WORK ORDER: Could you give the listing again exactly, without its pictures?

DATASET EXTRACT:
++++++
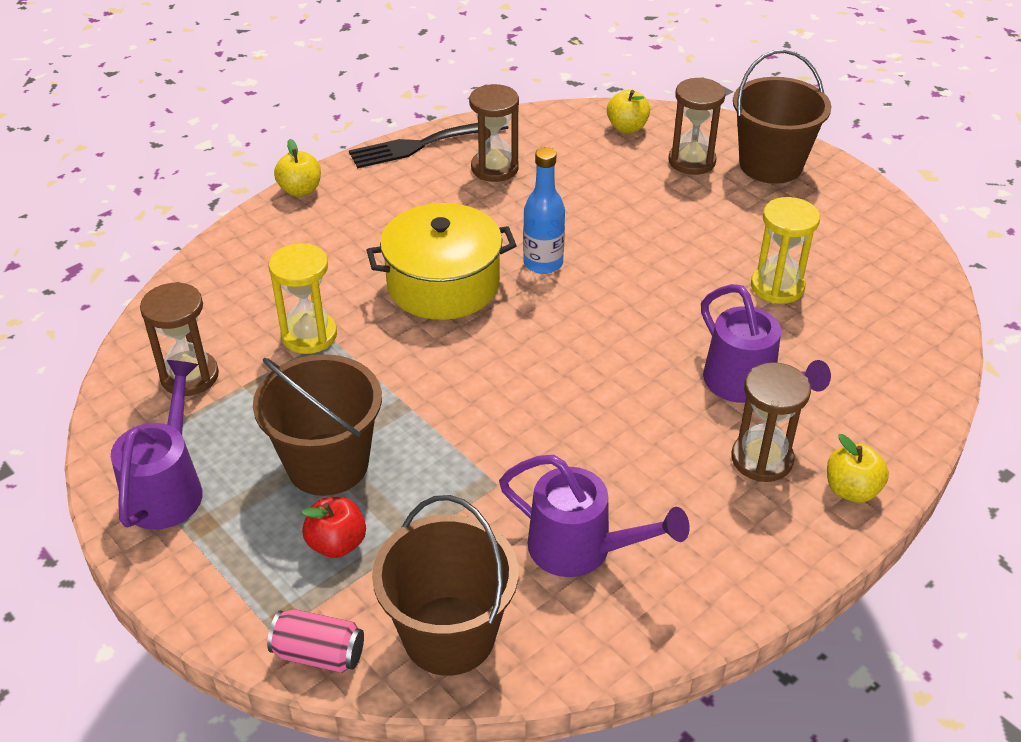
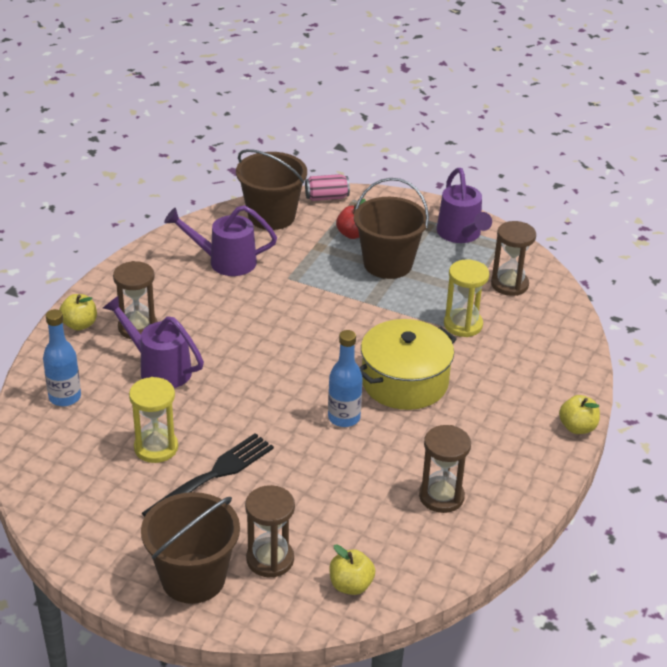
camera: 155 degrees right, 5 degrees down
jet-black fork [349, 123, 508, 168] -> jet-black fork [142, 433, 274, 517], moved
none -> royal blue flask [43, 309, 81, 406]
++++++
EXERCISE RESPONSE:
camera: 155 degrees right, 5 degrees down
jet-black fork [349, 123, 508, 168] -> jet-black fork [142, 433, 274, 517], moved
none -> royal blue flask [43, 309, 81, 406]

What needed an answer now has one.